What you need to do: Copy out all the lines of the data precisely, omitting any pictures.

START Data block

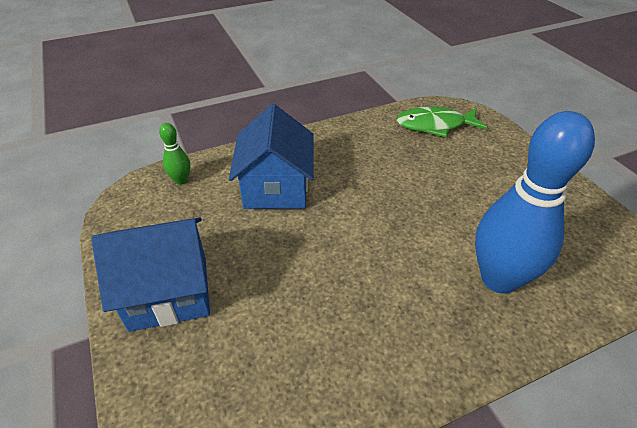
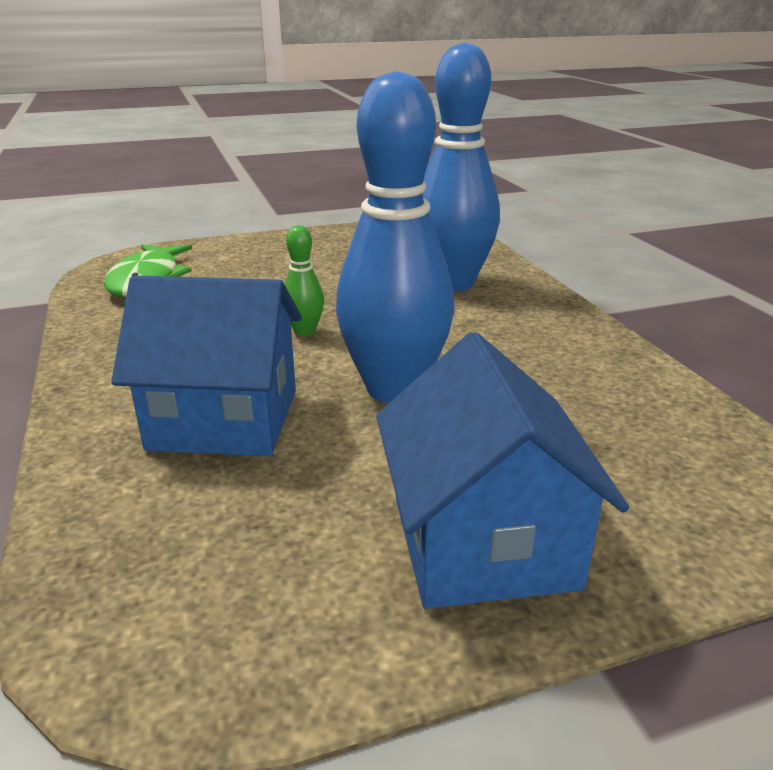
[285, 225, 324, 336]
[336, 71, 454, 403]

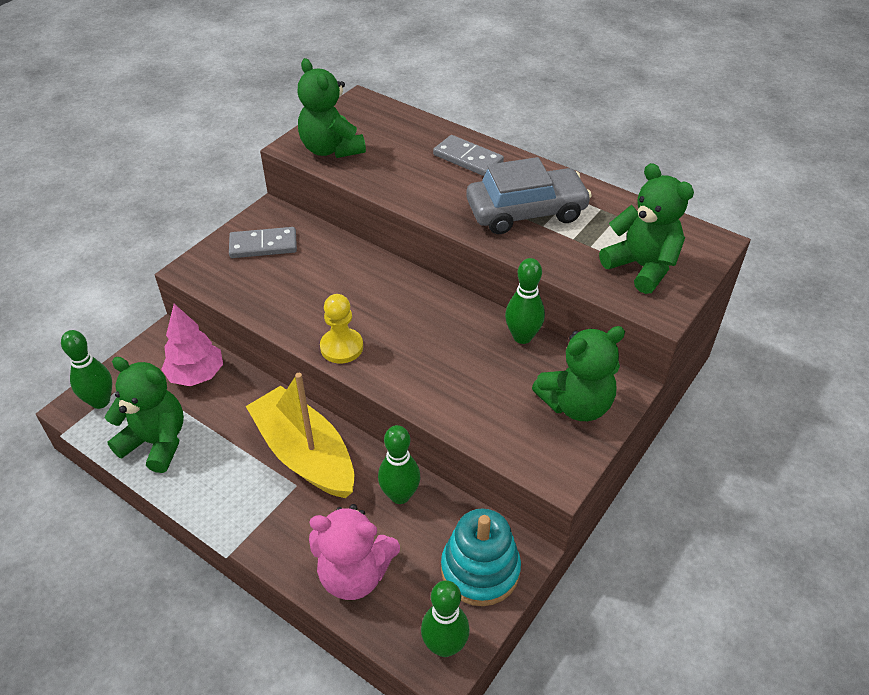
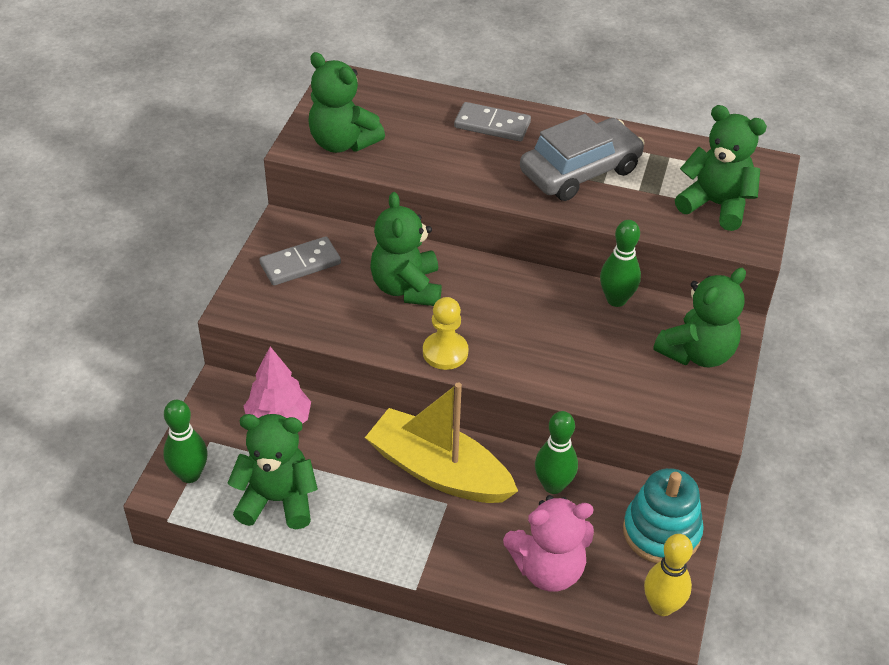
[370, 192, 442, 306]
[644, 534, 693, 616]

END Data block

Result of the exercise:
[285, 225, 324, 336]
[336, 71, 454, 403]

[370, 192, 442, 306]
[644, 534, 693, 616]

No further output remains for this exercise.